#### [Records for processing]

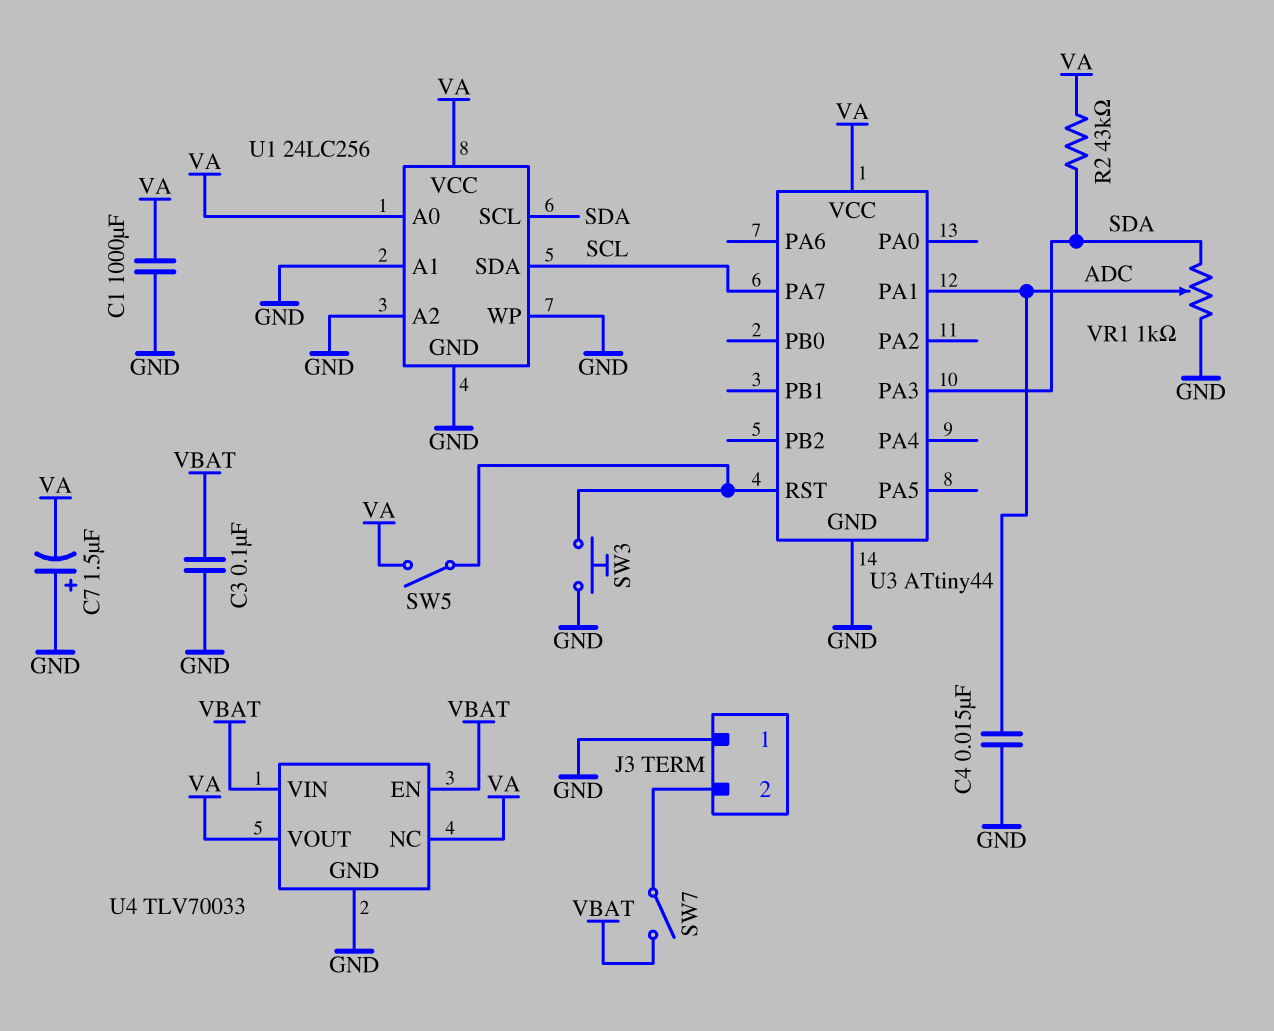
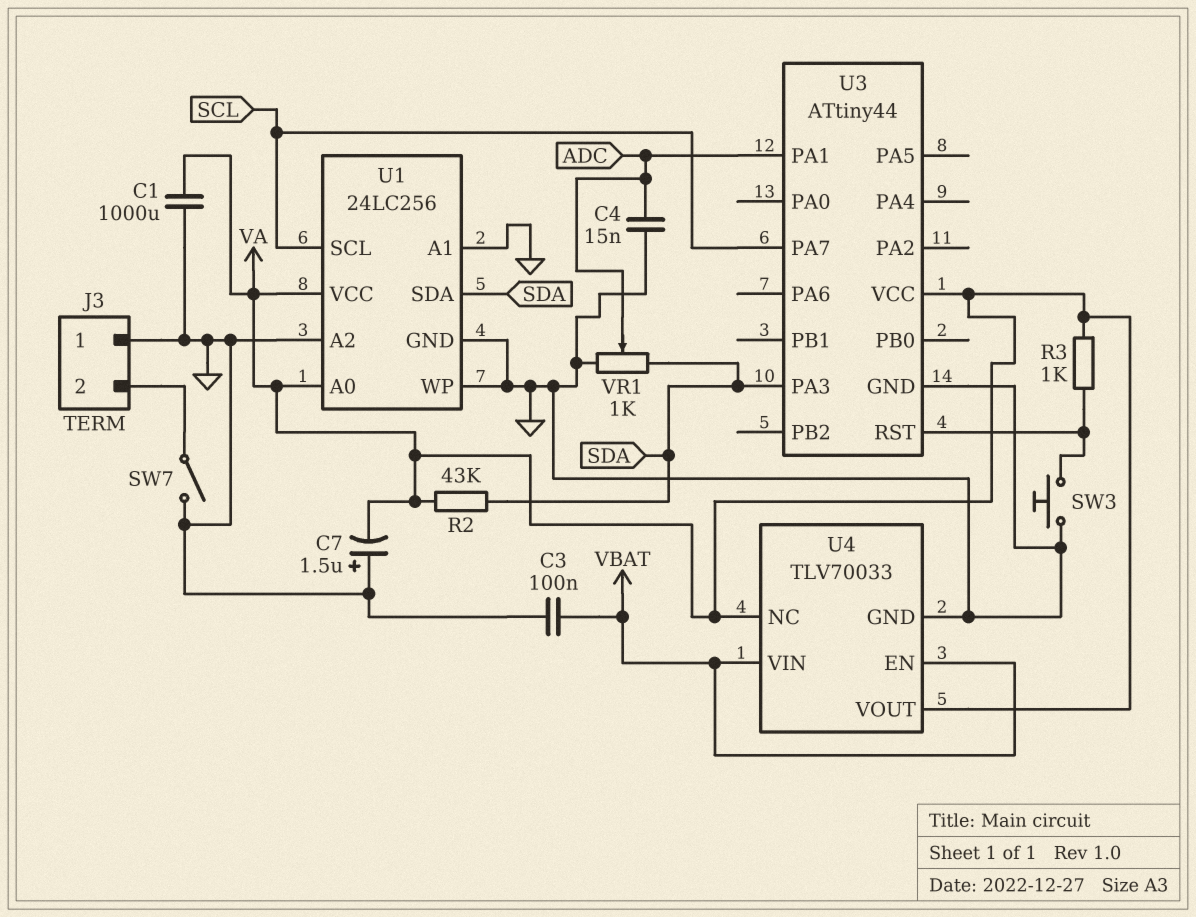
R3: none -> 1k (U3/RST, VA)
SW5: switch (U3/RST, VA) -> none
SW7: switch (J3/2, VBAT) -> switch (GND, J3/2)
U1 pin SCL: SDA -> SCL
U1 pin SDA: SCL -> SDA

--

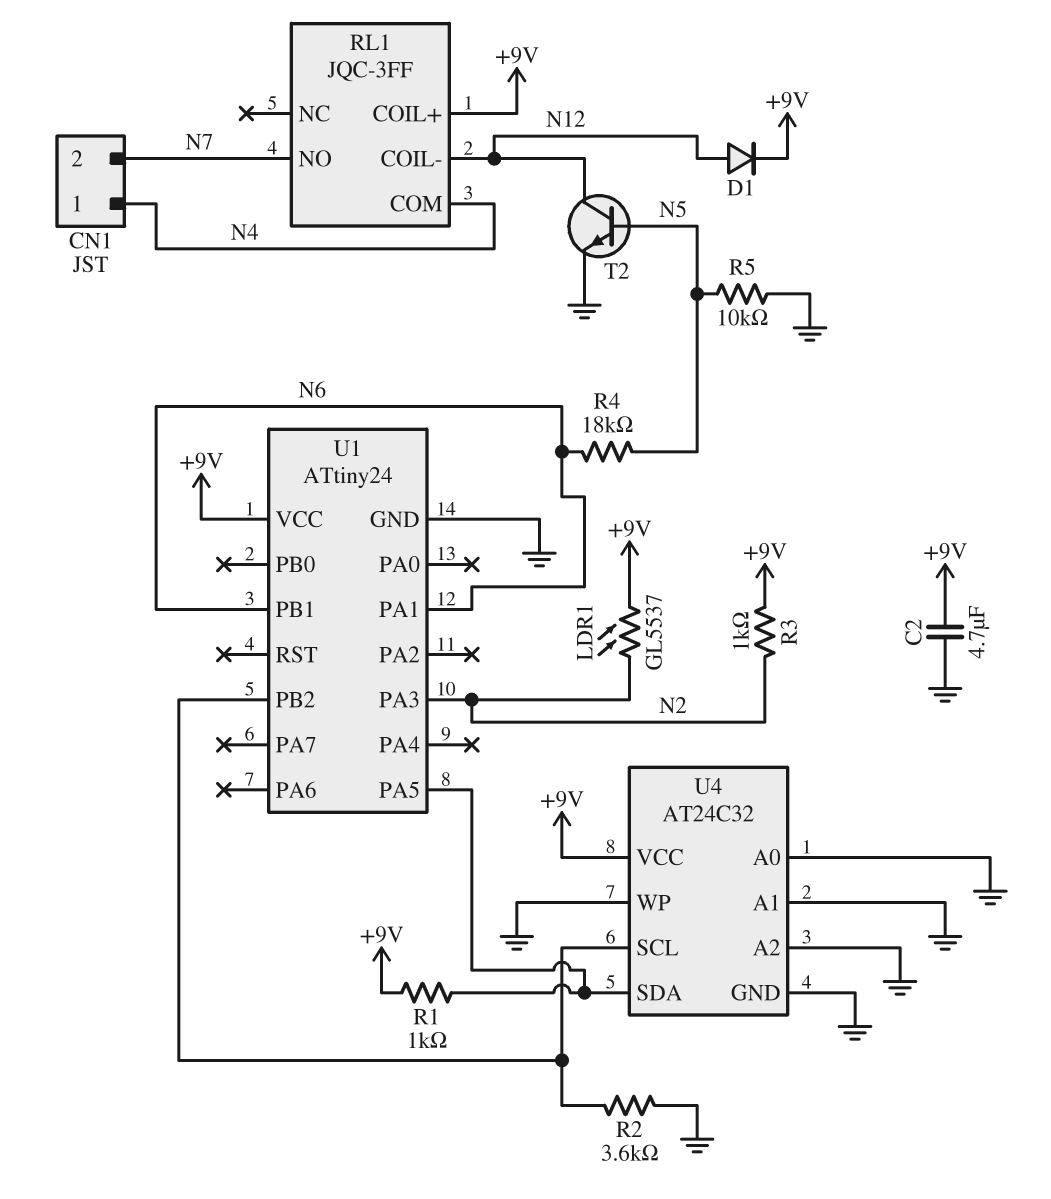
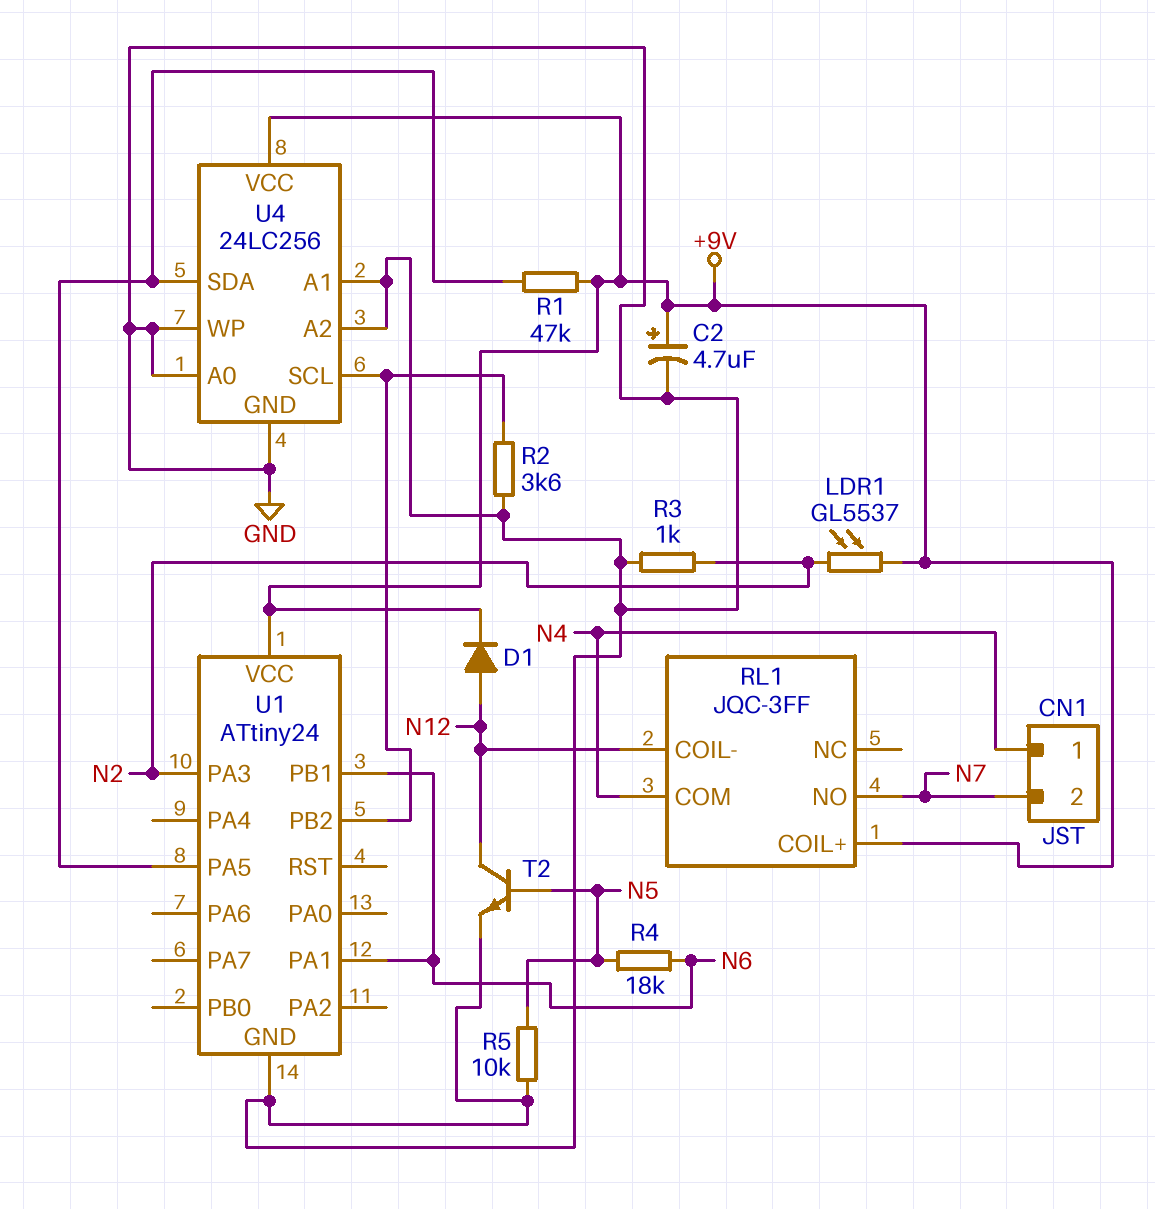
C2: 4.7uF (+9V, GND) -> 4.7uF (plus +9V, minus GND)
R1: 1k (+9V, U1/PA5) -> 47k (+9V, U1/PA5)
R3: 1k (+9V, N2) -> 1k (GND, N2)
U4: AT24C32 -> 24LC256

#### [Task details]
Could you set down, word for word, only the lines above from the line with "SW5: switch (U3/RST, VA) -> none" to the line with "U1 pin SDA: SCL -> SDA", including both?

#### [Result below]
SW5: switch (U3/RST, VA) -> none
SW7: switch (J3/2, VBAT) -> switch (GND, J3/2)
U1 pin SCL: SDA -> SCL
U1 pin SDA: SCL -> SDA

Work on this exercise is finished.